■ **WORK INSTRUCTION**:
Can you transcribe every entry word for word, skipping the images?

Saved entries
####

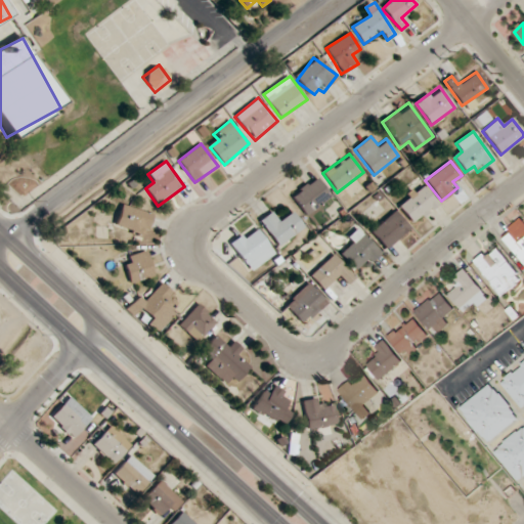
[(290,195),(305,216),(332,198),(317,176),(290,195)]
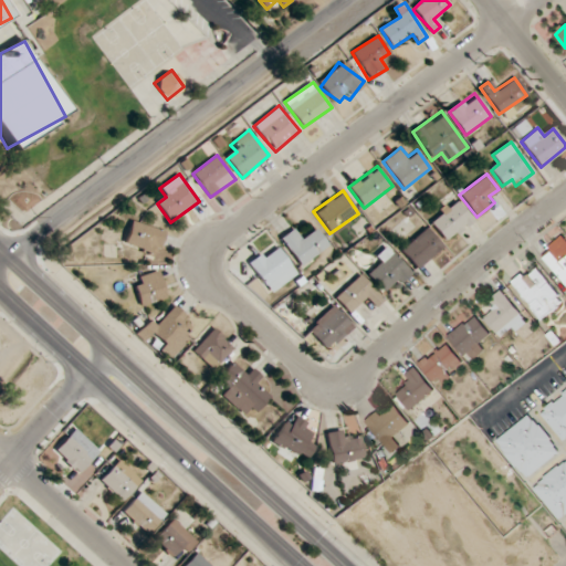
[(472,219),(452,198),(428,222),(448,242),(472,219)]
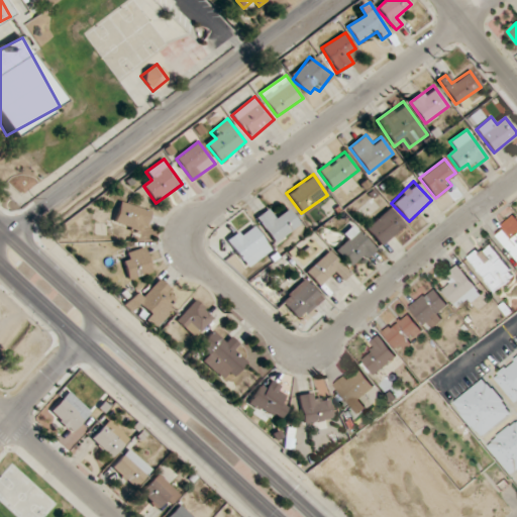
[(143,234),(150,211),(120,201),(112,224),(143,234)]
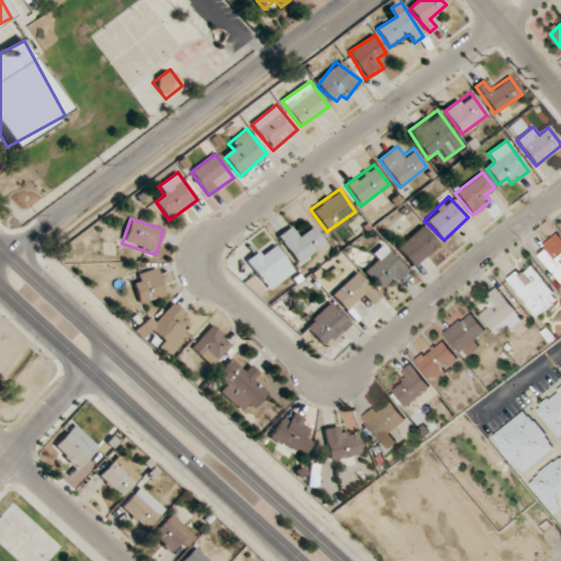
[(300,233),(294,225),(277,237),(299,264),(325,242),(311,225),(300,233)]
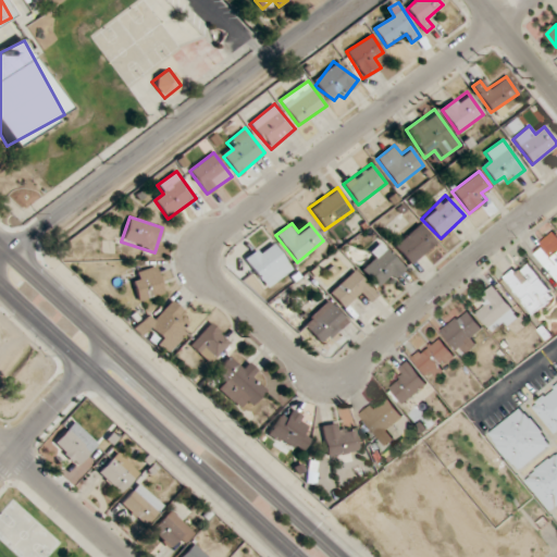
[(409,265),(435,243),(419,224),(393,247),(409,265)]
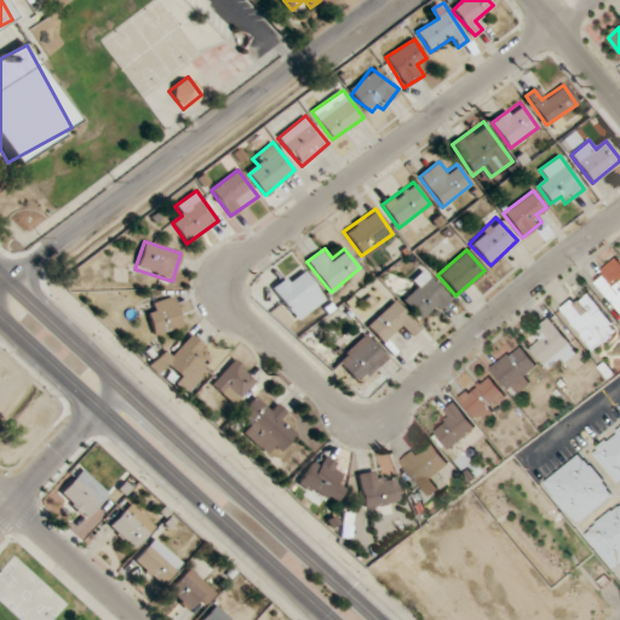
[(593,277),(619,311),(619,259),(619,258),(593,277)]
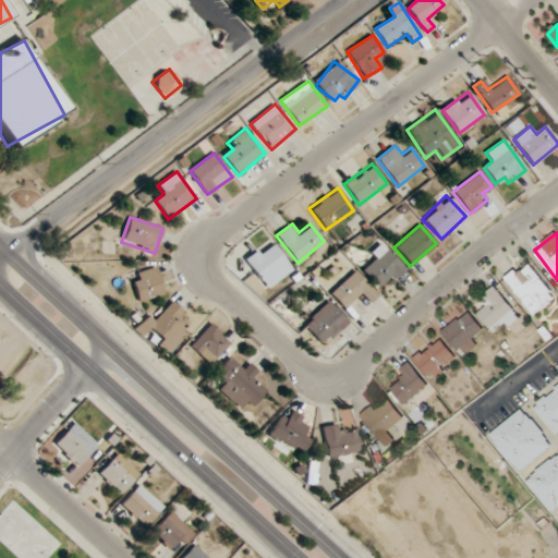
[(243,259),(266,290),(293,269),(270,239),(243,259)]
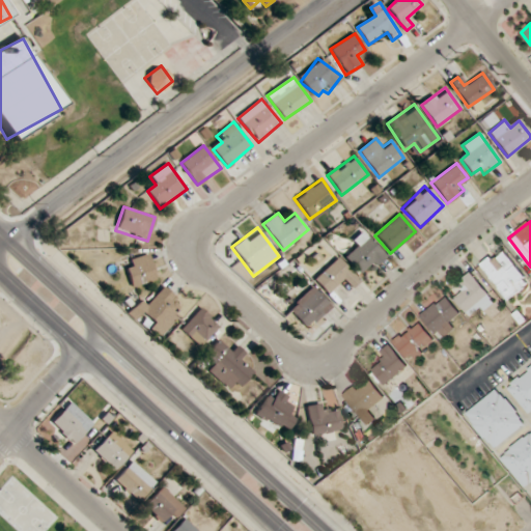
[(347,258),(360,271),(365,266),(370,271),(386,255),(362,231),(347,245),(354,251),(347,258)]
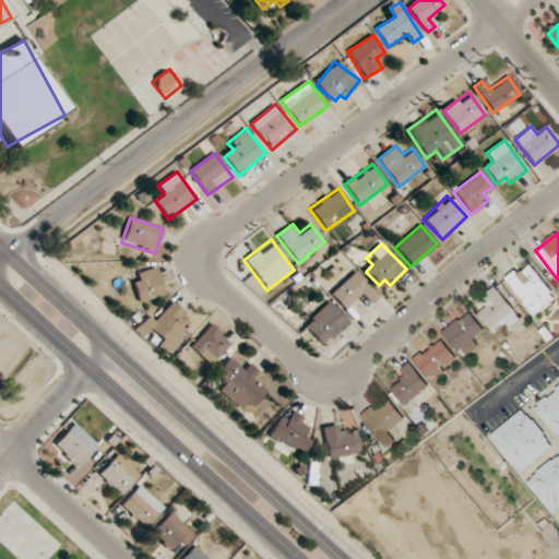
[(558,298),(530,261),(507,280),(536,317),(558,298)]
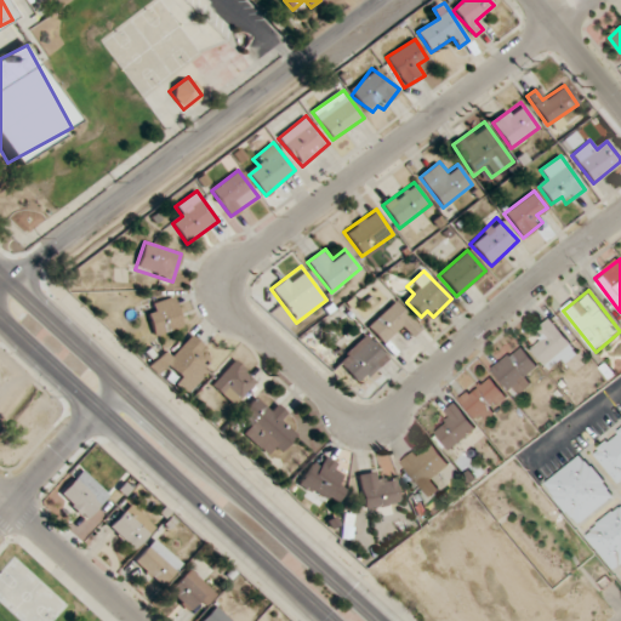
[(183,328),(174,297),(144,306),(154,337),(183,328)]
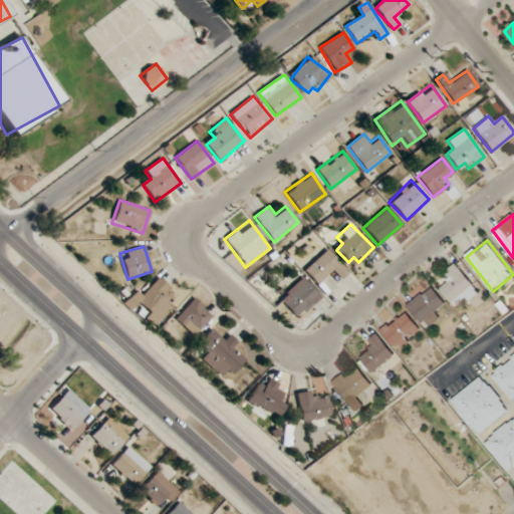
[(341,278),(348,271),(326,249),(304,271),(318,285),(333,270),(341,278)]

####

■ **WRITTEN SOLUTION**:
[(290,195),(305,216),(332,198),(317,176),(290,195)]
[(472,219),(452,198),(428,222),(448,242),(472,219)]
[(143,234),(150,211),(120,201),(112,224),(143,234)]
[(300,233),(294,225),(277,237),(299,264),(325,242),(311,225),(300,233)]
[(409,265),(435,243),(419,224),(393,247),(409,265)]
[(593,277),(619,311),(619,259),(619,258),(593,277)]
[(243,259),(266,290),(293,269),(270,239),(243,259)]
[(347,258),(360,271),(365,266),(370,271),(386,255),(362,231),(347,245),(354,251),(347,258)]
[(558,298),(530,261),(507,280),(536,317),(558,298)]
[(183,328),(174,297),(144,306),(154,337),(183,328)]
[(341,278),(348,271),(326,249),(304,271),(318,285),(333,270),(341,278)]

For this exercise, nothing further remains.